Directions for this task. Without including any pictures, write out all the entries exactly.

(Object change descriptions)

┏━━

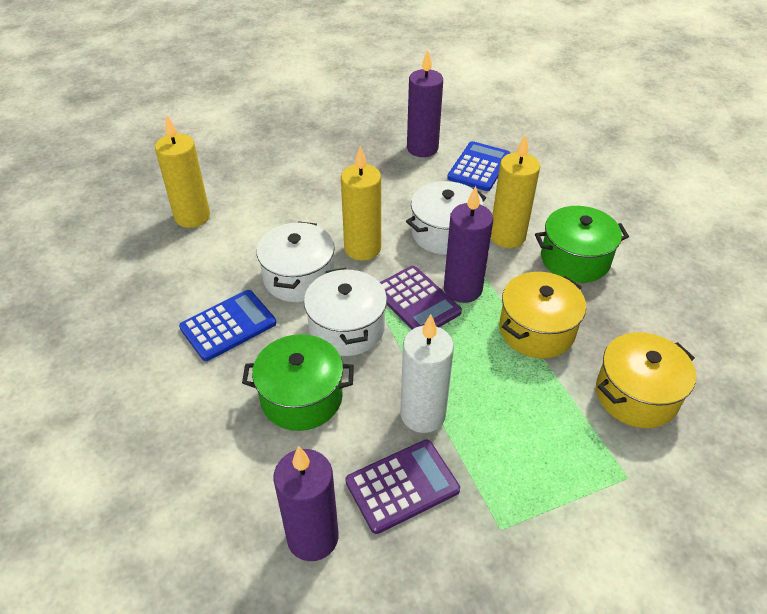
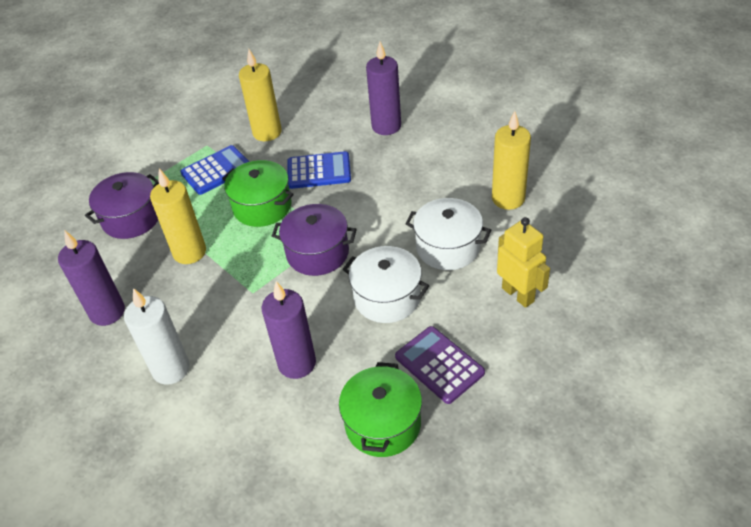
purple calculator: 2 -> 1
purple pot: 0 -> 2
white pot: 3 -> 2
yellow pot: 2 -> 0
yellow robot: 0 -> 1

┗━━

Answer space.
purple calculator: 2 -> 1
purple pot: 0 -> 2
white pot: 3 -> 2
yellow pot: 2 -> 0
yellow robot: 0 -> 1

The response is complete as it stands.